▸ **EXERCISE**: In the data below, find the line that contains "relocated,scarlet rocket,[437 156],,[187" and the line that contains "missing,bright yellow rocket,[695". Copy both, plus every line between them, exactly.

▸ **SOURCE MATERIAL**:
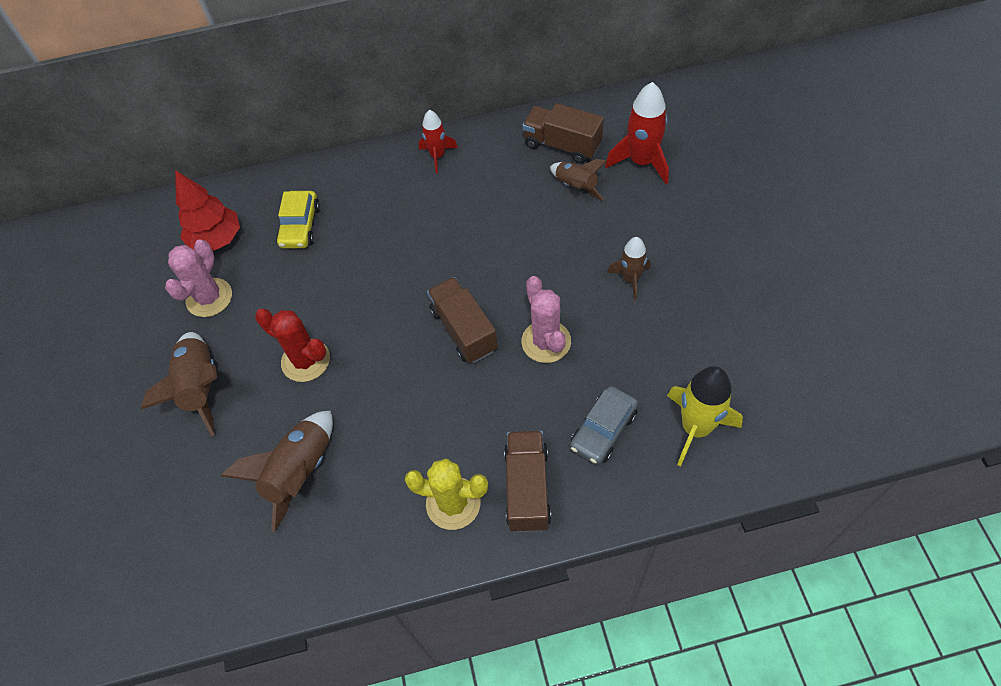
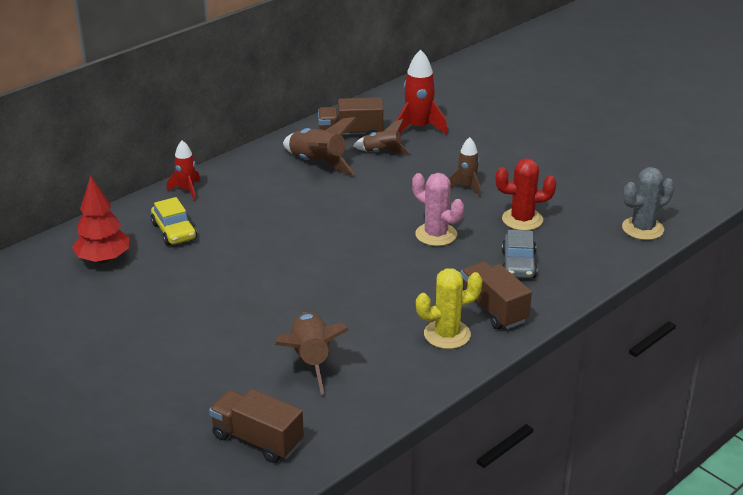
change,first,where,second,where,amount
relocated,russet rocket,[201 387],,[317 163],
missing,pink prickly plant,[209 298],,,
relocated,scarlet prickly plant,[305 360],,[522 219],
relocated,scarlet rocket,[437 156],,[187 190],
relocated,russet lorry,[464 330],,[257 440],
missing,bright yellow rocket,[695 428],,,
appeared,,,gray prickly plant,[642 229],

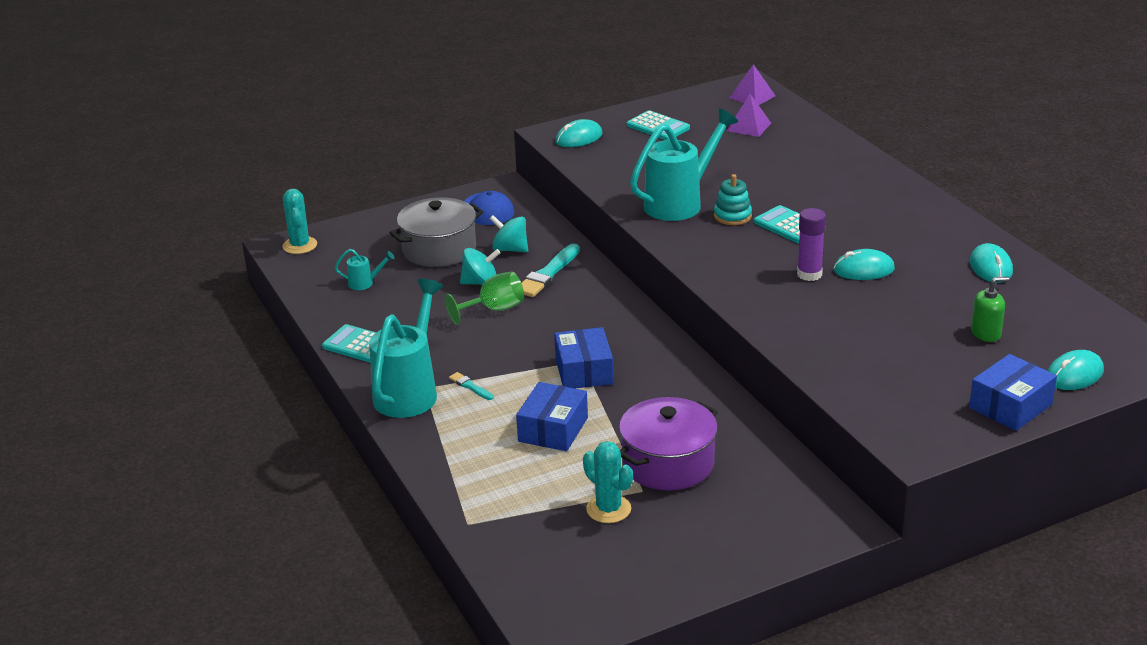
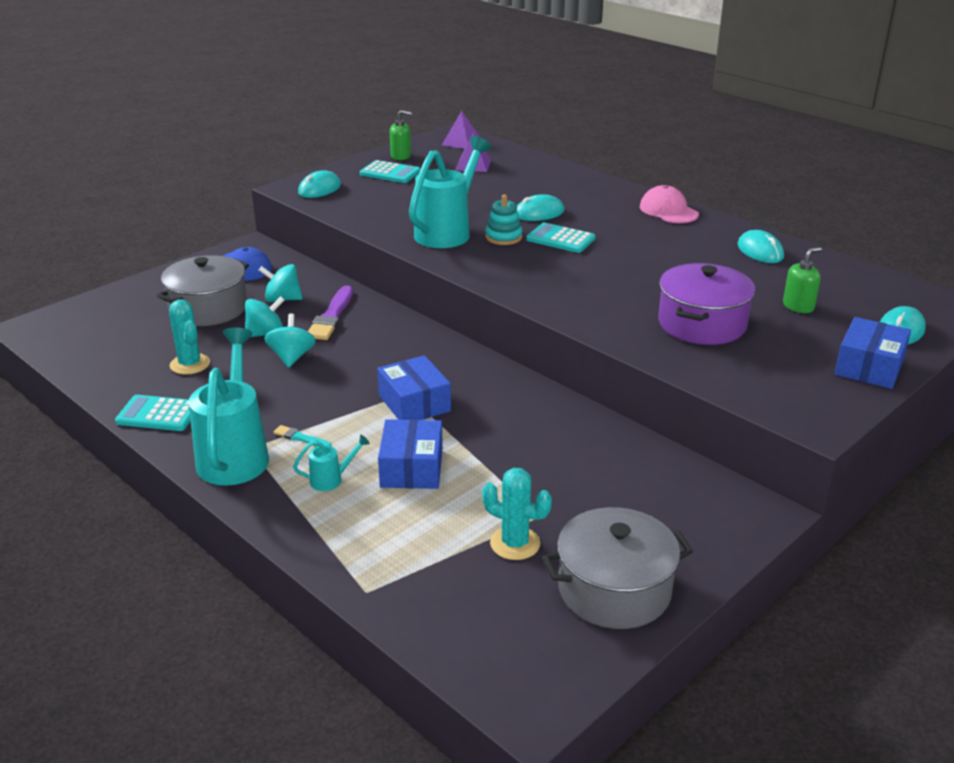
change,first,where,second,where,amount
relocated,turquoise prickly plant,[300 245],,[190 364],
relocated,turquoise watering can,[365 283],,[331 480],
exchanged,green goblet,[494 310],turquoise whirligig,[291 357],
colour,turquoise paint brush,[548 273],violet paint brush,[331 316],
relocated,violet pot,[668 463],,[702 324],
missing,violet glue,[809 274],,,
relocated,turquoise computer mouse,[863 270],,[539 213],
appeared,,,green soap dispenser,[401 156],
appeared,,,gray pot,[614 590],
appeared,,,pink cap,[668 210],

▸ **RESPONSE TO THIS EXERCISE**:
relocated,scarlet rocket,[437 156],,[187 190],
relocated,russet lorry,[464 330],,[257 440],
missing,bright yellow rocket,[695 428],,,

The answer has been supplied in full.